*** INPUT RECORDS ***
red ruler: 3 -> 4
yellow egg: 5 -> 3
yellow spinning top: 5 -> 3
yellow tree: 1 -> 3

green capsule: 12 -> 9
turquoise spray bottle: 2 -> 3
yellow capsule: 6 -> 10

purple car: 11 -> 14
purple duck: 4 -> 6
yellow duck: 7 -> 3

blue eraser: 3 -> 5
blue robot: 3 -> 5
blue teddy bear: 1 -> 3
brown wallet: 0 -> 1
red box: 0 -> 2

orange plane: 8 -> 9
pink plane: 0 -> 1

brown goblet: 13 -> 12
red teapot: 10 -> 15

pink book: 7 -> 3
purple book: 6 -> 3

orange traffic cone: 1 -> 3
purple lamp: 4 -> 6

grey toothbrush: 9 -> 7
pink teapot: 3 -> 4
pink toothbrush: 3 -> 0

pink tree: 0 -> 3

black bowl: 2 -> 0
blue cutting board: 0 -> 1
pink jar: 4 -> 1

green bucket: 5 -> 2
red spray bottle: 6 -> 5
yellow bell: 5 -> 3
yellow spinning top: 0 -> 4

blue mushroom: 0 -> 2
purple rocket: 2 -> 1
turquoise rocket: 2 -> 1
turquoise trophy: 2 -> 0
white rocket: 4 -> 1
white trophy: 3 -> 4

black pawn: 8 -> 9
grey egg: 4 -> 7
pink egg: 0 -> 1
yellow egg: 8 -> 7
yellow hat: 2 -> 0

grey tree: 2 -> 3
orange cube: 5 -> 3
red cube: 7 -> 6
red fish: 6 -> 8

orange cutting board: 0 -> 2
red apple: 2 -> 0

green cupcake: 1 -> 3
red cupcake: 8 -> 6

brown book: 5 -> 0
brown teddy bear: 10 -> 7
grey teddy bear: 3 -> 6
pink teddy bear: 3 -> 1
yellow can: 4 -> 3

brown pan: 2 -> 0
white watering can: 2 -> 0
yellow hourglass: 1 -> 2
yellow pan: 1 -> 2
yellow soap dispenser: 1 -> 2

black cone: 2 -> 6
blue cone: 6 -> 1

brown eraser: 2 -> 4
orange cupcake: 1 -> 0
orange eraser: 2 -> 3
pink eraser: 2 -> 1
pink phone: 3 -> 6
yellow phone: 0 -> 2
*** End of INPUT RECORDS ***
■ **DESCRIPTION OF THE TASK**:
Each record above is to be returned verbatim.

■ **TASK OUTPUT**:
red ruler: 3 -> 4
yellow egg: 5 -> 3
yellow spinning top: 5 -> 3
yellow tree: 1 -> 3

green capsule: 12 -> 9
turquoise spray bottle: 2 -> 3
yellow capsule: 6 -> 10

purple car: 11 -> 14
purple duck: 4 -> 6
yellow duck: 7 -> 3

blue eraser: 3 -> 5
blue robot: 3 -> 5
blue teddy bear: 1 -> 3
brown wallet: 0 -> 1
red box: 0 -> 2

orange plane: 8 -> 9
pink plane: 0 -> 1

brown goblet: 13 -> 12
red teapot: 10 -> 15

pink book: 7 -> 3
purple book: 6 -> 3

orange traffic cone: 1 -> 3
purple lamp: 4 -> 6

grey toothbrush: 9 -> 7
pink teapot: 3 -> 4
pink toothbrush: 3 -> 0

pink tree: 0 -> 3

black bowl: 2 -> 0
blue cutting board: 0 -> 1
pink jar: 4 -> 1

green bucket: 5 -> 2
red spray bottle: 6 -> 5
yellow bell: 5 -> 3
yellow spinning top: 0 -> 4

blue mushroom: 0 -> 2
purple rocket: 2 -> 1
turquoise rocket: 2 -> 1
turquoise trophy: 2 -> 0
white rocket: 4 -> 1
white trophy: 3 -> 4

black pawn: 8 -> 9
grey egg: 4 -> 7
pink egg: 0 -> 1
yellow egg: 8 -> 7
yellow hat: 2 -> 0

grey tree: 2 -> 3
orange cube: 5 -> 3
red cube: 7 -> 6
red fish: 6 -> 8

orange cutting board: 0 -> 2
red apple: 2 -> 0

green cupcake: 1 -> 3
red cupcake: 8 -> 6

brown book: 5 -> 0
brown teddy bear: 10 -> 7
grey teddy bear: 3 -> 6
pink teddy bear: 3 -> 1
yellow can: 4 -> 3

brown pan: 2 -> 0
white watering can: 2 -> 0
yellow hourglass: 1 -> 2
yellow pan: 1 -> 2
yellow soap dispenser: 1 -> 2

black cone: 2 -> 6
blue cone: 6 -> 1

brown eraser: 2 -> 4
orange cupcake: 1 -> 0
orange eraser: 2 -> 3
pink eraser: 2 -> 1
pink phone: 3 -> 6
yellow phone: 0 -> 2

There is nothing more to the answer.